• Task
Lay out every line of the records below as a numbered list, skipping any blank lines and leaving out the pictures.

Word and element location data
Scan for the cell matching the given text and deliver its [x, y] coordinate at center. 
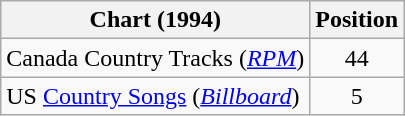
44 [357, 58]
US Country Songs (Billboard) [156, 96]
5 [357, 96]
Chart (1994) [156, 20]
Position [357, 20]
Canada Country Tracks (RPM) [156, 58]
Provide the (x, y) coordinate of the cell's center where the given text is located.  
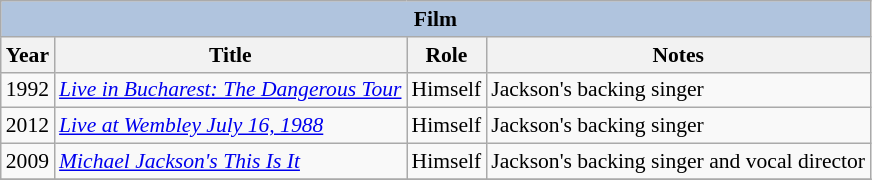
Jackson's backing singer and vocal director (678, 162)
Role (447, 55)
Live in Bucharest: The Dangerous Tour (230, 90)
2012 (28, 126)
1992 (28, 90)
Michael Jackson's This Is It (230, 162)
Title (230, 55)
Live at Wembley July 16, 1988 (230, 126)
Film (436, 19)
Year (28, 55)
2009 (28, 162)
Notes (678, 55)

• Solution to this problem
1. Scan for the cell matching the given text and deliver its [x, y] coordinate at center. 
2. 44 [357, 58]
3. US Country Songs (Billboard) [156, 96]
4. 5 [357, 96]
5. Chart (1994) [156, 20]
6. Position [357, 20]
7. Canada Country Tracks (RPM) [156, 58]
8. Provide the (x, y) coordinate of the cell's center where the given text is located.  
9. Jackson's backing singer and vocal director (678, 162)
10. Role (447, 55)
11. Live in Bucharest: The Dangerous Tour (230, 90)
12. 2012 (28, 126)
13. 1992 (28, 90)
14. Michael Jackson's This Is It (230, 162)
15. Title (230, 55)
16. Live at Wembley July 16, 1988 (230, 126)
17. Film (436, 19)
18. Year (28, 55)
19. 2009 (28, 162)
20. Notes (678, 55)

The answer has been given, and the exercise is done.